▸ What you have to do: The required output is every line from the one with "BAT3: 9V (plus N017, minus GND) -> none" through the final line of the data below, unchanged.

Stored dataset items
=== Begin Enclosure ===

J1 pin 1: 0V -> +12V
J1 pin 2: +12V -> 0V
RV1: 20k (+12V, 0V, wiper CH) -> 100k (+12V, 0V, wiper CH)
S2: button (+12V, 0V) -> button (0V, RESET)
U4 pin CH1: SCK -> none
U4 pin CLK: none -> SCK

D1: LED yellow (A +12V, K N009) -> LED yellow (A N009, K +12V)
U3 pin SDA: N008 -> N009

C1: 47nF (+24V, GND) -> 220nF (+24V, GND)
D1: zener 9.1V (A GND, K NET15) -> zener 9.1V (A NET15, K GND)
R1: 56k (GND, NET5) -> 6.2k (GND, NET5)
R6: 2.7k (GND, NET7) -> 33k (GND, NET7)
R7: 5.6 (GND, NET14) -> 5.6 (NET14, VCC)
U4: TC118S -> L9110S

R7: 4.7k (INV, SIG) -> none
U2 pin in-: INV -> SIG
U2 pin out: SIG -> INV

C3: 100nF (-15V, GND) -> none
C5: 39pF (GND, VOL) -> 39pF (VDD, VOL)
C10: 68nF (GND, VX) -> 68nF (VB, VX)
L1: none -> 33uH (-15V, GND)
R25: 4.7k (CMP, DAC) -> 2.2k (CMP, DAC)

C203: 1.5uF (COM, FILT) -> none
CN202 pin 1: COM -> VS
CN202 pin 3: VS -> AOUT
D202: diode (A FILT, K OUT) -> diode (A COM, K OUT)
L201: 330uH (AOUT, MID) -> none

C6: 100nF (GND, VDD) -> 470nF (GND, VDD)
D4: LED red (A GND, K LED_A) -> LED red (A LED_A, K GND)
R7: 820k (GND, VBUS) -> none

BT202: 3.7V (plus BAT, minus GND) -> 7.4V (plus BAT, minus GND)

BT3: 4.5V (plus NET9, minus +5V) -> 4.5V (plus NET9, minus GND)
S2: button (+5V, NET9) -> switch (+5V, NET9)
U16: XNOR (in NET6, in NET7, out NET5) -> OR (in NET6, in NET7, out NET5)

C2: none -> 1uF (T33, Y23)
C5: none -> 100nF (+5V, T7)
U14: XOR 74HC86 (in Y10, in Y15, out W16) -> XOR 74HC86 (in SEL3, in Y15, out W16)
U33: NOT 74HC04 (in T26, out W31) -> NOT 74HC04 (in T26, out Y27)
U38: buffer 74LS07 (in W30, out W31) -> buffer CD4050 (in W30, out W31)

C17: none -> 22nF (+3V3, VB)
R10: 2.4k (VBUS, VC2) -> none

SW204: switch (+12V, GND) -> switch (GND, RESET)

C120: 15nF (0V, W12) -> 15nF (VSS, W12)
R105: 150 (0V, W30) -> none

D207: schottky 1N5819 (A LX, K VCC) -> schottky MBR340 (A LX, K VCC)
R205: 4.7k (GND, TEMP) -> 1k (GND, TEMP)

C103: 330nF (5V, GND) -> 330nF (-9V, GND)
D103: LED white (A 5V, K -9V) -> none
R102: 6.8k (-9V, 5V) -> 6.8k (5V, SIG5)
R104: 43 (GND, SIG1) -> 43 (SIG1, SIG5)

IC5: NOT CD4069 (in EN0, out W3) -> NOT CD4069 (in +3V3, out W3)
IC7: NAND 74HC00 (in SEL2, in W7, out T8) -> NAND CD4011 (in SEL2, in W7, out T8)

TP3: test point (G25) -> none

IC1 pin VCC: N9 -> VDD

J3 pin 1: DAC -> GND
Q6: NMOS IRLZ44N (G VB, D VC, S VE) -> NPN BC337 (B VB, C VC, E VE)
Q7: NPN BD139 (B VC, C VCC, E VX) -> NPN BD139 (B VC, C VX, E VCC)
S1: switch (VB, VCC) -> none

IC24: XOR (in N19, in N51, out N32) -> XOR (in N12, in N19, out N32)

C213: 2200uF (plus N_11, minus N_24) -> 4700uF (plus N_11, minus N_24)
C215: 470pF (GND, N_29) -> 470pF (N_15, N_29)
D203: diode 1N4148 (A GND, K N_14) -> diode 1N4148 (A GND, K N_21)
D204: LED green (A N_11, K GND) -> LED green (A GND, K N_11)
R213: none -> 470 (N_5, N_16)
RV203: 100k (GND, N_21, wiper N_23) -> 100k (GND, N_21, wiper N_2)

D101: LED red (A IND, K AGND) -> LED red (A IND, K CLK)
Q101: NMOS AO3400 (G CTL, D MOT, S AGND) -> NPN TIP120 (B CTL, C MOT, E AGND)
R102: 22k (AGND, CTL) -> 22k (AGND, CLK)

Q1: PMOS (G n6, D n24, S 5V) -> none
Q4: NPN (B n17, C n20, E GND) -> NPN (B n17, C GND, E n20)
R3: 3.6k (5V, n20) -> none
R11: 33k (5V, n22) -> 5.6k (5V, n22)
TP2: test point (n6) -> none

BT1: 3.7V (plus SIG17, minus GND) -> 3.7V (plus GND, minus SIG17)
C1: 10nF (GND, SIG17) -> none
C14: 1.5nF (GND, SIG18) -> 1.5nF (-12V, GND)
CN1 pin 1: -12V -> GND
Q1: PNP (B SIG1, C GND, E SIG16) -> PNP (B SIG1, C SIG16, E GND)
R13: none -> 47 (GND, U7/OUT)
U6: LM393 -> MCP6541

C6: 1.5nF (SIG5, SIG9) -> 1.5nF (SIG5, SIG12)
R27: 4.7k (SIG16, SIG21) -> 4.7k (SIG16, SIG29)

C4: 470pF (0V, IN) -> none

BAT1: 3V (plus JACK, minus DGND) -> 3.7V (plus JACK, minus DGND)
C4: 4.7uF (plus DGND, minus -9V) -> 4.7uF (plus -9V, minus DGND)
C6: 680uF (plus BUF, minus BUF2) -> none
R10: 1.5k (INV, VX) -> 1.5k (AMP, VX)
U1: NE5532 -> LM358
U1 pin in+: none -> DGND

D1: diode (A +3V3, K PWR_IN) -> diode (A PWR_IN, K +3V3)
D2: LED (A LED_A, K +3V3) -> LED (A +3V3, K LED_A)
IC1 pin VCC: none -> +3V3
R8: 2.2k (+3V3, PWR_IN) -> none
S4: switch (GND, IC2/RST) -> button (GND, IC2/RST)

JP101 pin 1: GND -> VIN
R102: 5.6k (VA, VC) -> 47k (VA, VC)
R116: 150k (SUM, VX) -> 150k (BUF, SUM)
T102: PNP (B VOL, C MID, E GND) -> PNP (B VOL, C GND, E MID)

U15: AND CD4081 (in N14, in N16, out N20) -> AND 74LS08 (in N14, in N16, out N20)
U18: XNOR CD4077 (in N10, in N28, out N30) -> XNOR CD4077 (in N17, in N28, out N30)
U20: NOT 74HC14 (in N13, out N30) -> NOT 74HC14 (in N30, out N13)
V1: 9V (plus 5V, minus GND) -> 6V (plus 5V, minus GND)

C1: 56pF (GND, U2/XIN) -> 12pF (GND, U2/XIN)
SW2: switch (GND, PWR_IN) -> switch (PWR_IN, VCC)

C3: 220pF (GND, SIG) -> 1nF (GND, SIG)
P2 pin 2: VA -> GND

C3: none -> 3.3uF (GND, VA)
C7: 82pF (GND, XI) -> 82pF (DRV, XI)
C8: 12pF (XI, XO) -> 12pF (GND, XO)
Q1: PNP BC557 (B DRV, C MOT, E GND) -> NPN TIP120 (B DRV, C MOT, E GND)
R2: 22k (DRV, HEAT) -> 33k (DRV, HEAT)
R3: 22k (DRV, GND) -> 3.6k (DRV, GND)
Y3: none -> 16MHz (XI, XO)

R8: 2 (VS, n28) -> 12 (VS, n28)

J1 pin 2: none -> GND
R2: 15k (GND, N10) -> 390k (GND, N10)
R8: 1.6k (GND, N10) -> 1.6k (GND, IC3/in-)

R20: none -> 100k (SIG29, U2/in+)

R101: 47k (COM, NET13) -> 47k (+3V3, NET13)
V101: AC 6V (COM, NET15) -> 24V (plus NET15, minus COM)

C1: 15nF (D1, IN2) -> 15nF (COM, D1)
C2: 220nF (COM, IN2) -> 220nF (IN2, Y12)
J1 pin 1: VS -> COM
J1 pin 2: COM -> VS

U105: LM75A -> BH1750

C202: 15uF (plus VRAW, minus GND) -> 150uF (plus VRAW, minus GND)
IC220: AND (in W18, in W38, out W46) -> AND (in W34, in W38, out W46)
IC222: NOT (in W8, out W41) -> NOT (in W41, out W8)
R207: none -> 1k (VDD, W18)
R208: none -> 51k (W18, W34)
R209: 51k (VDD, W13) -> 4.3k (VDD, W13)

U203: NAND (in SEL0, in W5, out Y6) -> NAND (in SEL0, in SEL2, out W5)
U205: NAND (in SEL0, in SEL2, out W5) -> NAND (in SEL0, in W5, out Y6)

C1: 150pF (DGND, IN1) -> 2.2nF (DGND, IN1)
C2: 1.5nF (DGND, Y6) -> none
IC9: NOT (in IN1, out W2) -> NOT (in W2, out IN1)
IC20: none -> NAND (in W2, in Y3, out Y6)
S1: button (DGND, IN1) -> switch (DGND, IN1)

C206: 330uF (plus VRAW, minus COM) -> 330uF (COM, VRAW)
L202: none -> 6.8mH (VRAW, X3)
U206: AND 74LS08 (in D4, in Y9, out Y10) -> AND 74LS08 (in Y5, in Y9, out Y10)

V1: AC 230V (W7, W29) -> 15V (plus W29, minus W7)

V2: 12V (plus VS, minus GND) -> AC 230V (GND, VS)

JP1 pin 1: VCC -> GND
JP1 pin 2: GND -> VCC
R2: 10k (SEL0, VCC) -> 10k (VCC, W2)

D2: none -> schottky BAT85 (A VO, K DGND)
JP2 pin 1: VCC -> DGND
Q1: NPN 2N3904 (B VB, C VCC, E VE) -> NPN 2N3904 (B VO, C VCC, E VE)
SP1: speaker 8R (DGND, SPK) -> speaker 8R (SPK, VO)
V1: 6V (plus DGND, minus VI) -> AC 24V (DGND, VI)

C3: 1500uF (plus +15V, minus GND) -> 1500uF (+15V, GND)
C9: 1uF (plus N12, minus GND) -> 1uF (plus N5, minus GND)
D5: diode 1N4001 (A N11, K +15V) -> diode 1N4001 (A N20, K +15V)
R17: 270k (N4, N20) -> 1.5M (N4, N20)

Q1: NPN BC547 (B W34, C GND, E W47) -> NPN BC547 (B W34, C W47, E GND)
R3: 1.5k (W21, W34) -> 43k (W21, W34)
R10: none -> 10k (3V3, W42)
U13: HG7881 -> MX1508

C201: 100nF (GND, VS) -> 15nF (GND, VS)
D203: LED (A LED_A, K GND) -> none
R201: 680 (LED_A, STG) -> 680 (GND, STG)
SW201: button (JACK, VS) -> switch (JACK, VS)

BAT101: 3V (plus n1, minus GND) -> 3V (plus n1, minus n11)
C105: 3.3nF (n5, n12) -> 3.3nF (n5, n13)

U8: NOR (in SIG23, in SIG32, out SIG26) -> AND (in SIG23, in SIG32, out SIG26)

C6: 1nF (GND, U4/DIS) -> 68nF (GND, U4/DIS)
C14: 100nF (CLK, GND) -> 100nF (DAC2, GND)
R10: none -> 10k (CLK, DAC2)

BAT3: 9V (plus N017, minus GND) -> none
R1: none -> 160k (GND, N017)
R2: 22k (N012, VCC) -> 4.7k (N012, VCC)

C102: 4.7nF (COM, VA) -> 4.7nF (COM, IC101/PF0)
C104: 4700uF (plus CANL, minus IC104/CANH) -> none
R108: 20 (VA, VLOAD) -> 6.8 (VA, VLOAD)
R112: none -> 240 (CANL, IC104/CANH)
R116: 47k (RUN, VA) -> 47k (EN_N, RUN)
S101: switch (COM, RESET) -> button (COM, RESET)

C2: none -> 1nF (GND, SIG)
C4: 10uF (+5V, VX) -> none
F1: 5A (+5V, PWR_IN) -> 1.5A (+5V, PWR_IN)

=== End Enclosure ===

▸ Solution:
BAT3: 9V (plus N017, minus GND) -> none
R1: none -> 160k (GND, N017)
R2: 22k (N012, VCC) -> 4.7k (N012, VCC)

C102: 4.7nF (COM, VA) -> 4.7nF (COM, IC101/PF0)
C104: 4700uF (plus CANL, minus IC104/CANH) -> none
R108: 20 (VA, VLOAD) -> 6.8 (VA, VLOAD)
R112: none -> 240 (CANL, IC104/CANH)
R116: 47k (RUN, VA) -> 47k (EN_N, RUN)
S101: switch (COM, RESET) -> button (COM, RESET)

C2: none -> 1nF (GND, SIG)
C4: 10uF (+5V, VX) -> none
F1: 5A (+5V, PWR_IN) -> 1.5A (+5V, PWR_IN)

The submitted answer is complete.